## Entries
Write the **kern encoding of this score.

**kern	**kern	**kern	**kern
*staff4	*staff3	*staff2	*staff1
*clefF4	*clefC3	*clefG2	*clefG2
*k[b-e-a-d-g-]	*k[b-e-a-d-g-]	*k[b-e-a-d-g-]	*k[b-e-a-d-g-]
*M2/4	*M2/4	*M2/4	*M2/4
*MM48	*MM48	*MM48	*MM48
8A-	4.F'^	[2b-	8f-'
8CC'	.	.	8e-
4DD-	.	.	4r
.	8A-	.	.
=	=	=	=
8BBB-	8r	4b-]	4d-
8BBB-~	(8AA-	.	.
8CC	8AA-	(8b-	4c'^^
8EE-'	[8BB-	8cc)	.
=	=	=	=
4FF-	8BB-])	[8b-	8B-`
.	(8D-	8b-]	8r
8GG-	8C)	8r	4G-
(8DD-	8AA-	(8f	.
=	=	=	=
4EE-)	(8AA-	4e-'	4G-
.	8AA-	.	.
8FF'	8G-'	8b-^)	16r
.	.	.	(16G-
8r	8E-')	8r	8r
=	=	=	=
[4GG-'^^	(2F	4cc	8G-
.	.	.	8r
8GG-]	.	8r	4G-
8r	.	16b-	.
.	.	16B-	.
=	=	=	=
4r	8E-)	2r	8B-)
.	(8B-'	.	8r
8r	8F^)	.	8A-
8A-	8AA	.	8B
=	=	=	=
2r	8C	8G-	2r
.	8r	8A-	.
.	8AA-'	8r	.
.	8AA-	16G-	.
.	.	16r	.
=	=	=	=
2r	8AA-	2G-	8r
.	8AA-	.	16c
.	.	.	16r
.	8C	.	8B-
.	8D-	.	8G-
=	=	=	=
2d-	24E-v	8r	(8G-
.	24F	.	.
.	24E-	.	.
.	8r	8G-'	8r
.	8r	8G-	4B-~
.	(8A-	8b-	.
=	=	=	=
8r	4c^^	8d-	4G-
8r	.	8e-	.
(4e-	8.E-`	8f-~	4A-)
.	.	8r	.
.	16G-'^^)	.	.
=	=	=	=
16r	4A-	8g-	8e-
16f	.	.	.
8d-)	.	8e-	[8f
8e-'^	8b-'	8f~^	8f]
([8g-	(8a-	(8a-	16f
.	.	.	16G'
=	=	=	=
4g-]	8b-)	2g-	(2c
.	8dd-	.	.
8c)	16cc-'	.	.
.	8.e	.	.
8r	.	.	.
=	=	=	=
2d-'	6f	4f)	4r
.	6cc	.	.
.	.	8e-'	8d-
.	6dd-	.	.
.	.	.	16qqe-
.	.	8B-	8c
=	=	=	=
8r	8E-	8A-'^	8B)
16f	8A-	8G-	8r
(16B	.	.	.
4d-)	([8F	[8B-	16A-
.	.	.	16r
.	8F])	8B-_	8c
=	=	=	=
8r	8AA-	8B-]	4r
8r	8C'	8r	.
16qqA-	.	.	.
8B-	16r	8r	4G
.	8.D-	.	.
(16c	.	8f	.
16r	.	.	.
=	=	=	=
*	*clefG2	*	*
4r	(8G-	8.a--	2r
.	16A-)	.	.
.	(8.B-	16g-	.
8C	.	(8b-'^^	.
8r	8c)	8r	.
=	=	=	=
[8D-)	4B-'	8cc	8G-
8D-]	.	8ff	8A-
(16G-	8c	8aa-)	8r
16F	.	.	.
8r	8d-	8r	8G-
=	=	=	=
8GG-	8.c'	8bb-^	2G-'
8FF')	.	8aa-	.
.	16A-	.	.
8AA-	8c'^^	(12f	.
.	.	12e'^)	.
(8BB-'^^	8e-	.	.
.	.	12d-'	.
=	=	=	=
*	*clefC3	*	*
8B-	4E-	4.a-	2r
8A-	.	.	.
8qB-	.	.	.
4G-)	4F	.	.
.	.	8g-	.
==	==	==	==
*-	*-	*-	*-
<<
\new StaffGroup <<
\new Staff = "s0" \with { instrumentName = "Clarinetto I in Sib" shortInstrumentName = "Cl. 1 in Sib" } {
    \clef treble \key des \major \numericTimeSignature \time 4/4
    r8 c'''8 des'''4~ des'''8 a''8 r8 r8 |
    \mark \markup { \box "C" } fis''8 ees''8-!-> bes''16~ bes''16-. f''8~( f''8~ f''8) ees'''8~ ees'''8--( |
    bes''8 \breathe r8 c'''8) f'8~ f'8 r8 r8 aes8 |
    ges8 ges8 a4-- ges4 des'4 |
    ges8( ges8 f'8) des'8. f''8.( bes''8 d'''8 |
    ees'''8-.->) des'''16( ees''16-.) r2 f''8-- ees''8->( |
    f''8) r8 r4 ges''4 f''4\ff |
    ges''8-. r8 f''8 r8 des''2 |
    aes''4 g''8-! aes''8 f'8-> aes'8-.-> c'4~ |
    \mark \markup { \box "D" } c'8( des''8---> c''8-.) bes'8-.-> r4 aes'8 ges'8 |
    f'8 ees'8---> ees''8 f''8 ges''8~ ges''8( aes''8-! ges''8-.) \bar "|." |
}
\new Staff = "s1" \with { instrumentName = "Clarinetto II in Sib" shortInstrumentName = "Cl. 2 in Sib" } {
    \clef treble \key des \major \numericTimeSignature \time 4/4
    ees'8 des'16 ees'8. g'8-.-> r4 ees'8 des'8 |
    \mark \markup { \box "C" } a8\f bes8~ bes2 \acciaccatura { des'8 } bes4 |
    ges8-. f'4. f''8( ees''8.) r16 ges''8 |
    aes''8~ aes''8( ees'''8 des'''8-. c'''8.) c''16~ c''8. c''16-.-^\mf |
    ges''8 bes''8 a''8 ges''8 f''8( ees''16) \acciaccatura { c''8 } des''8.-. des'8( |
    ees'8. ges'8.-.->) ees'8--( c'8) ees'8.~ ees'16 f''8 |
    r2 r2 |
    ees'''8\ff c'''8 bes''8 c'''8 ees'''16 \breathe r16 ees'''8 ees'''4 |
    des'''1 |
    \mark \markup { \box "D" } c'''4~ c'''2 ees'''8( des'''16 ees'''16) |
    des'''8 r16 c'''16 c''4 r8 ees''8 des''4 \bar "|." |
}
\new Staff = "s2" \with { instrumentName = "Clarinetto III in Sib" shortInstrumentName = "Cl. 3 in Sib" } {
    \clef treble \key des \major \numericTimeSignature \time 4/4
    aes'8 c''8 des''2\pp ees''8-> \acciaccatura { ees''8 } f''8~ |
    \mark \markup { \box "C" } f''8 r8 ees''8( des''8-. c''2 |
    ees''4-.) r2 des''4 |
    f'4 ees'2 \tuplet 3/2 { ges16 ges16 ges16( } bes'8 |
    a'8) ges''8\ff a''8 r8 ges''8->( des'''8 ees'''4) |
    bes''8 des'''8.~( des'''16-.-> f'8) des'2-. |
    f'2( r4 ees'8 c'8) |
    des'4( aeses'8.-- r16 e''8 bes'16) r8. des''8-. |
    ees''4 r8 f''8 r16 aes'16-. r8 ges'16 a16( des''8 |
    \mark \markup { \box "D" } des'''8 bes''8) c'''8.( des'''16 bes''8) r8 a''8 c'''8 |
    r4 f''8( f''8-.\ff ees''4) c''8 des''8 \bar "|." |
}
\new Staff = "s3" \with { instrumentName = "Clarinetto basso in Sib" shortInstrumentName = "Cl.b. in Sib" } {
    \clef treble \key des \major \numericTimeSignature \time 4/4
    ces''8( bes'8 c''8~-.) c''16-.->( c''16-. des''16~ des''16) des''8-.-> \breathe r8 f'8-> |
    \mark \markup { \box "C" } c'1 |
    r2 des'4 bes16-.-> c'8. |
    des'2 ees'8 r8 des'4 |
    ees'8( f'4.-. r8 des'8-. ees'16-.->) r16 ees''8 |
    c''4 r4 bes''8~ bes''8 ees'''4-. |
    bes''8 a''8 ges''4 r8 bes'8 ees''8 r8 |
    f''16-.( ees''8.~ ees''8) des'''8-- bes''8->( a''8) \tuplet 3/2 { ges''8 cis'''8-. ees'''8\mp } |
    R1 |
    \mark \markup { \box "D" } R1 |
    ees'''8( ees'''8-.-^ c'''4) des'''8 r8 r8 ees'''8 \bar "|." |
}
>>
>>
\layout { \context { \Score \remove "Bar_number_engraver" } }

## Stated exercise
Count the lines in the entries above that contain the string "markup", and give only the number.

## Solution to the problem
8